== TASK OBJECTIVE ==
The finished copy should hold every entry exactly as given, and no pictures.

+++++

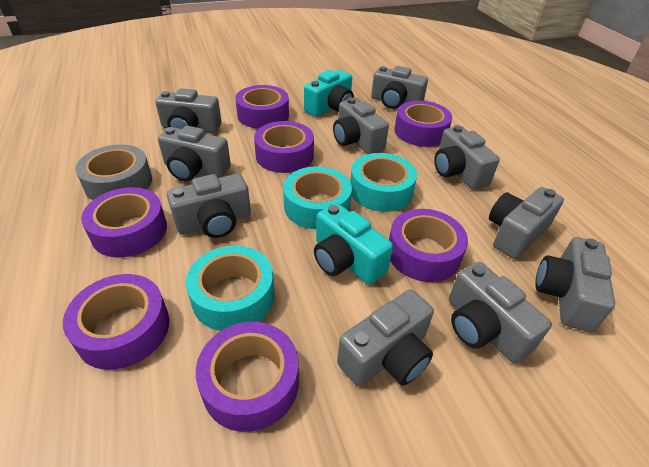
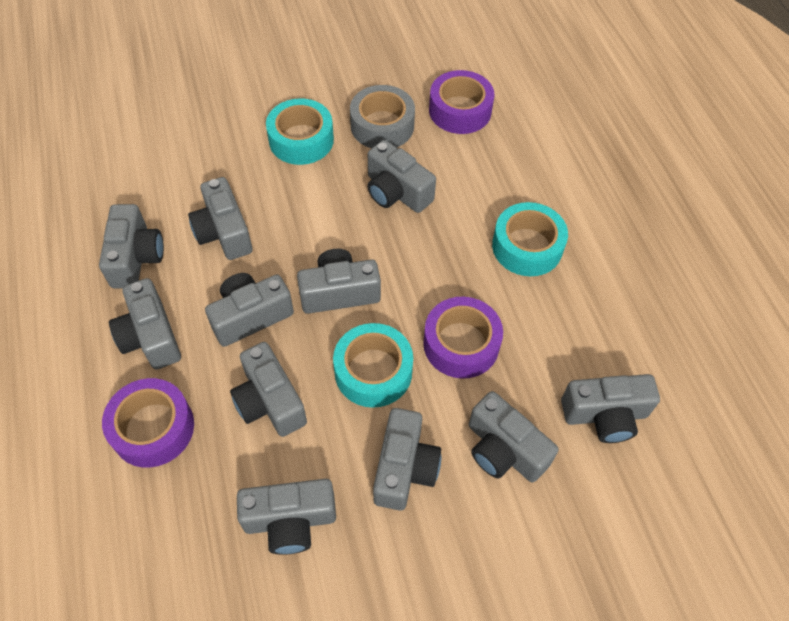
grey camera: [155,88,222,133] [158,126,231,181] [167,174,251,238] [333,98,389,154] [337,289,434,386] [371,66,428,109] [434,125,500,190] [449,262,552,363] [489,187,564,259] [535,237,615,332] = 10 -> [99,204,164,289] [109,278,181,369] [188,177,253,260] [205,273,294,347] [230,342,307,437] [237,479,336,555] [297,249,381,314] [367,140,436,213] [373,408,441,511] [469,391,559,482] [561,374,660,443] = 11
purple tape: [63,274,169,370] [81,187,167,258] [196,322,299,432] [235,85,289,129] [254,121,314,173] [389,209,468,282] [394,101,452,147] = 7 -> [102,378,194,468] [423,297,503,379] [429,70,494,134] = 3
turquoise camera: [304,70,354,117] [314,203,393,285] = 2 -> none = 0

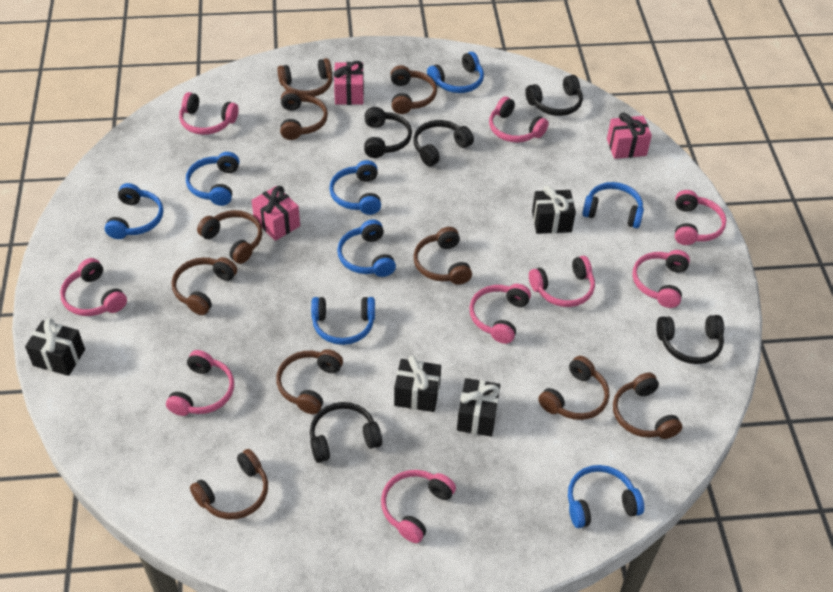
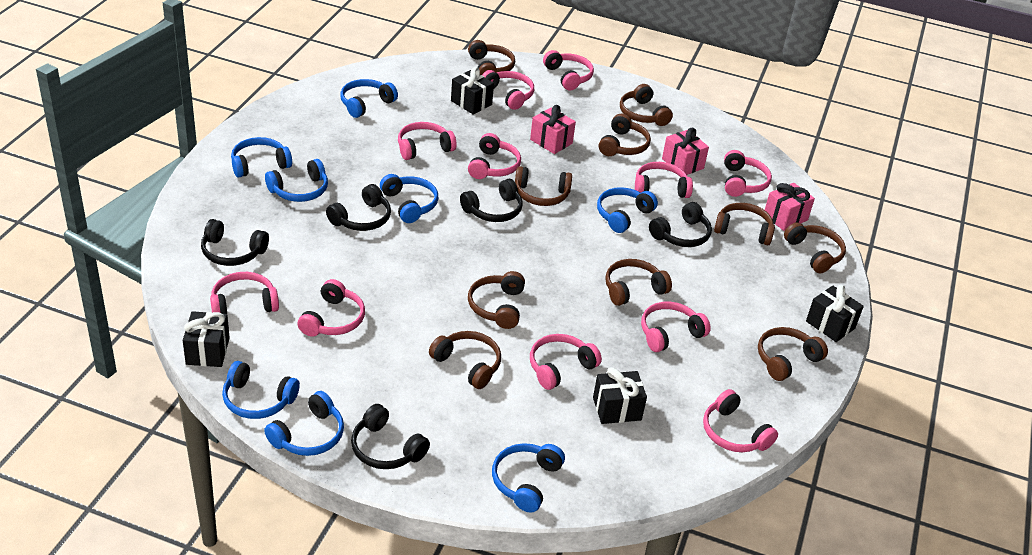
pink headphones: [60,258,127,316] [166,350,234,416] [179,92,239,135] [381,470,456,543] [469,284,531,344] [489,96,549,143] [529,256,595,307] [632,250,690,308] [675,190,727,245] = 9 -> [210,272,279,314] [297,279,365,336] [398,122,457,160] [468,133,521,179] [482,70,534,110] [530,334,602,390] [543,50,594,91] [635,162,693,198] [641,302,711,352] [703,389,778,452] [724,150,772,197] = 11

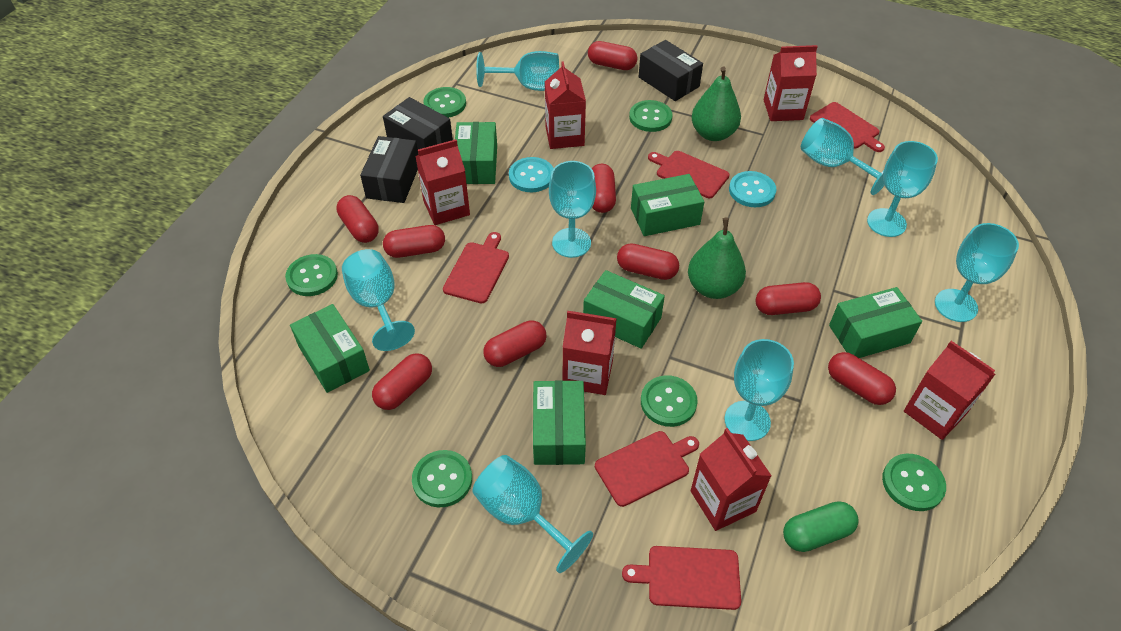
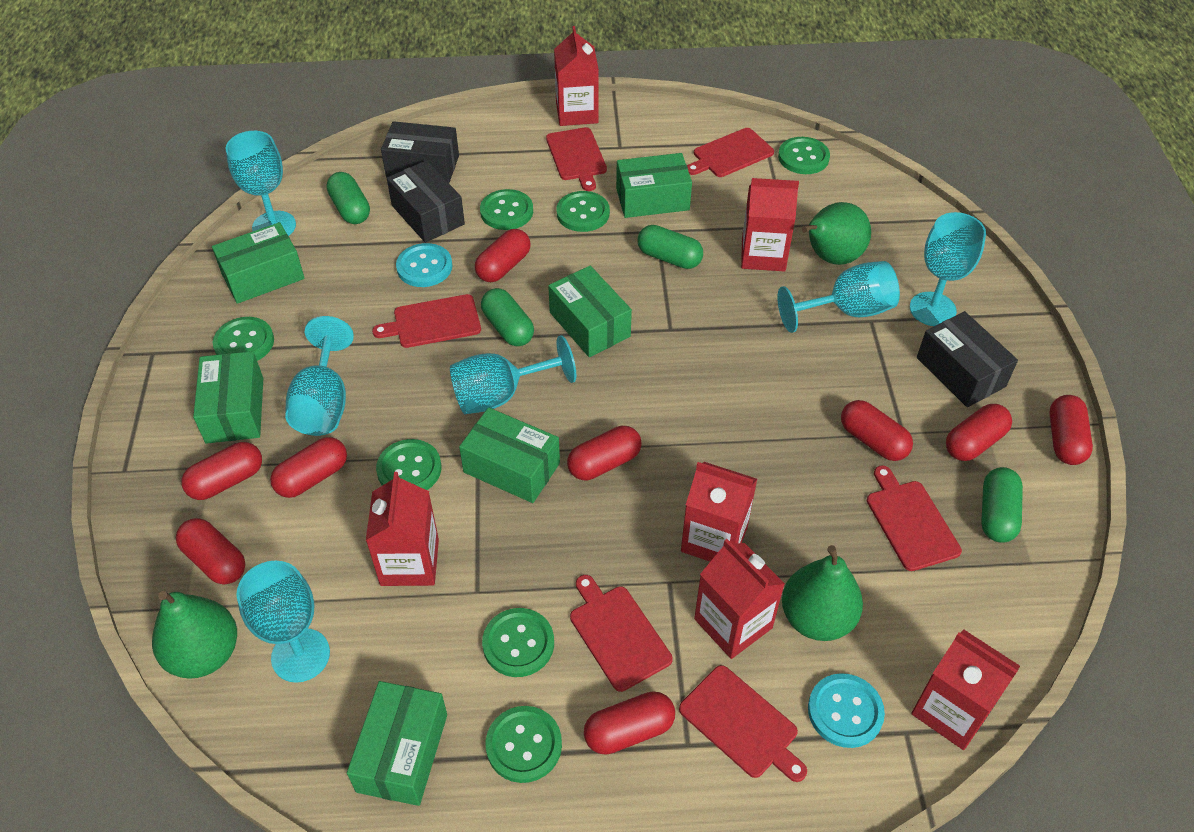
green button: [285,254,338,296] [412,450,472,507] [423,87,466,117] [629,100,673,132] [641,375,698,427] [882,454,946,511] = 6 -> [213,317,274,361] [376,439,442,490] [480,189,533,230] [482,608,554,677] [486,706,562,783] [556,191,610,232] [778,137,830,174] = 7
green capsule: [783,501,859,552] = 1 -> [327,172,370,224] [481,288,534,346] [638,225,703,269] [981,467,1023,543] = 4
green pear: [688,218,746,299] [691,67,741,141] = 2 -> [152,591,237,679] [782,545,863,641] [802,202,871,265] = 3
red cutting board: [443,232,509,303] [595,431,699,507] [622,546,741,610] [648,151,730,198] [810,102,885,152] = 5 -> [372,294,481,348] [546,127,607,191] [570,575,673,692] [679,665,807,782] [687,128,774,177] [867,465,962,571] = 6
turquoise goblet: [342,249,415,351] [472,455,593,573] [476,51,559,91] [549,161,596,258] [724,339,794,441] [801,118,885,195] [867,141,938,237] [935,223,1019,322] = 8 -> [226,131,296,236] [237,561,330,683] [285,316,354,436] [450,335,576,414] [777,261,900,333] [910,212,986,326] = 6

+++++

== ANSWER BELOW ==
grey camera: [155,88,222,133] [158,126,231,181] [167,174,251,238] [333,98,389,154] [337,289,434,386] [371,66,428,109] [434,125,500,190] [449,262,552,363] [489,187,564,259] [535,237,615,332] = 10 -> [99,204,164,289] [109,278,181,369] [188,177,253,260] [205,273,294,347] [230,342,307,437] [237,479,336,555] [297,249,381,314] [367,140,436,213] [373,408,441,511] [469,391,559,482] [561,374,660,443] = 11
purple tape: [63,274,169,370] [81,187,167,258] [196,322,299,432] [235,85,289,129] [254,121,314,173] [389,209,468,282] [394,101,452,147] = 7 -> [102,378,194,468] [423,297,503,379] [429,70,494,134] = 3
turquoise camera: [304,70,354,117] [314,203,393,285] = 2 -> none = 0

pink headphones: [60,258,127,316] [166,350,234,416] [179,92,239,135] [381,470,456,543] [469,284,531,344] [489,96,549,143] [529,256,595,307] [632,250,690,308] [675,190,727,245] = 9 -> [210,272,279,314] [297,279,365,336] [398,122,457,160] [468,133,521,179] [482,70,534,110] [530,334,602,390] [543,50,594,91] [635,162,693,198] [641,302,711,352] [703,389,778,452] [724,150,772,197] = 11

green button: [285,254,338,296] [412,450,472,507] [423,87,466,117] [629,100,673,132] [641,375,698,427] [882,454,946,511] = 6 -> [213,317,274,361] [376,439,442,490] [480,189,533,230] [482,608,554,677] [486,706,562,783] [556,191,610,232] [778,137,830,174] = 7
green capsule: [783,501,859,552] = 1 -> [327,172,370,224] [481,288,534,346] [638,225,703,269] [981,467,1023,543] = 4
green pear: [688,218,746,299] [691,67,741,141] = 2 -> [152,591,237,679] [782,545,863,641] [802,202,871,265] = 3
red cutting board: [443,232,509,303] [595,431,699,507] [622,546,741,610] [648,151,730,198] [810,102,885,152] = 5 -> [372,294,481,348] [546,127,607,191] [570,575,673,692] [679,665,807,782] [687,128,774,177] [867,465,962,571] = 6
turquoise goblet: [342,249,415,351] [472,455,593,573] [476,51,559,91] [549,161,596,258] [724,339,794,441] [801,118,885,195] [867,141,938,237] [935,223,1019,322] = 8 -> [226,131,296,236] [237,561,330,683] [285,316,354,436] [450,335,576,414] [777,261,900,333] [910,212,986,326] = 6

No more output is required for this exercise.